_Records supplied:_

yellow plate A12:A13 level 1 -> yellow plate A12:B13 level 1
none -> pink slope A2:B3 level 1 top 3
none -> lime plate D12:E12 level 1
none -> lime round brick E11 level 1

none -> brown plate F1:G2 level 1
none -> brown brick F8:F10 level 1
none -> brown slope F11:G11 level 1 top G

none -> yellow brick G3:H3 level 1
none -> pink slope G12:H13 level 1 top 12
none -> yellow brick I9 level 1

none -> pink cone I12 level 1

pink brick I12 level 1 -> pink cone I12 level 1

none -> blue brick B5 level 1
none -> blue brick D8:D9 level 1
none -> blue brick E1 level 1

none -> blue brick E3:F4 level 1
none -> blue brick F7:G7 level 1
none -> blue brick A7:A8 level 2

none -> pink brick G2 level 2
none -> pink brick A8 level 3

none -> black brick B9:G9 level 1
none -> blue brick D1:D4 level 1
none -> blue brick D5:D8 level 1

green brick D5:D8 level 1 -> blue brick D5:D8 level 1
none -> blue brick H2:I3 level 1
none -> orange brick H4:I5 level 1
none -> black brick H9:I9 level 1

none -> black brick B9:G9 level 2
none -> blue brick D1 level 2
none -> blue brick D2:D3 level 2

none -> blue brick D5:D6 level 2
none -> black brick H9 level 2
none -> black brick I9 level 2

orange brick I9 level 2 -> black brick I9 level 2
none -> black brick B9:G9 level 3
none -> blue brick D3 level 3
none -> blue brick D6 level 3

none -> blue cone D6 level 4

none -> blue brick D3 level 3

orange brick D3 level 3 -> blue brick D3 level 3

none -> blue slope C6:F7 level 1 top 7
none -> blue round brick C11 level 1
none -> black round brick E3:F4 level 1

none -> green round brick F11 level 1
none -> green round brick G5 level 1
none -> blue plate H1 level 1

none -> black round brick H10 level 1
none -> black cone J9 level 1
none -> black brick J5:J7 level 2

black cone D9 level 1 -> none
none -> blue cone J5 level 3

_Task statement:_
Only lines holding the word "pink" are wanted; copy each one from the listing.

_Response to this exercise:_
none -> pink slope A2:B3 level 1 top 3
none -> pink slope G12:H13 level 1 top 12
none -> pink cone I12 level 1
pink brick I12 level 1 -> pink cone I12 level 1
none -> pink brick G2 level 2
none -> pink brick A8 level 3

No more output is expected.